| Provided records |
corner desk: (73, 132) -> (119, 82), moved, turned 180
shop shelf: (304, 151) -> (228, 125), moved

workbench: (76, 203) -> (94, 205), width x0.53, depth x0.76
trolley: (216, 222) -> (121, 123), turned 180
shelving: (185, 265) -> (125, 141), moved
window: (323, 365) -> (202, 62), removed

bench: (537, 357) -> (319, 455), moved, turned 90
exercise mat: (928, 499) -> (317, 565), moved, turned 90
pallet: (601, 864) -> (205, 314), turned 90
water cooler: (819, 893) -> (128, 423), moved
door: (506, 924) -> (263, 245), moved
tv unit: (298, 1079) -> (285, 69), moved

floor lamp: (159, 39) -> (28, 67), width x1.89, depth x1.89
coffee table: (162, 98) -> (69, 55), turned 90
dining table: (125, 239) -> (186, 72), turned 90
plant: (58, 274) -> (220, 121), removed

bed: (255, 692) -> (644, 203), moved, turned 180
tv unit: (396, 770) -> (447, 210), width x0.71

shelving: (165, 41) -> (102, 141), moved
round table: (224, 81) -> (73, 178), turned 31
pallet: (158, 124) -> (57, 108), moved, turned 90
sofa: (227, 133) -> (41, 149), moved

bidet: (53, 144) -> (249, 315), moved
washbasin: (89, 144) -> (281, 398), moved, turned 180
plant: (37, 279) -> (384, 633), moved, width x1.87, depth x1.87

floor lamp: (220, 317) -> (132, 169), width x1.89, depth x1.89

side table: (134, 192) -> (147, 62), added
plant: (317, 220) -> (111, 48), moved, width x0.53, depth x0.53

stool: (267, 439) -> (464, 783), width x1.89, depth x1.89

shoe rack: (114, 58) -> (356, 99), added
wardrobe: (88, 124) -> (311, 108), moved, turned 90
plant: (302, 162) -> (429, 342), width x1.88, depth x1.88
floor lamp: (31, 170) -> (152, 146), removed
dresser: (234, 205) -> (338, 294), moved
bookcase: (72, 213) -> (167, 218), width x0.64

| Problem to solve |
Show, from the listing above, every line holding the word "added".

| Solution below |
side table: (134, 192) -> (147, 62), added
shoe rack: (114, 58) -> (356, 99), added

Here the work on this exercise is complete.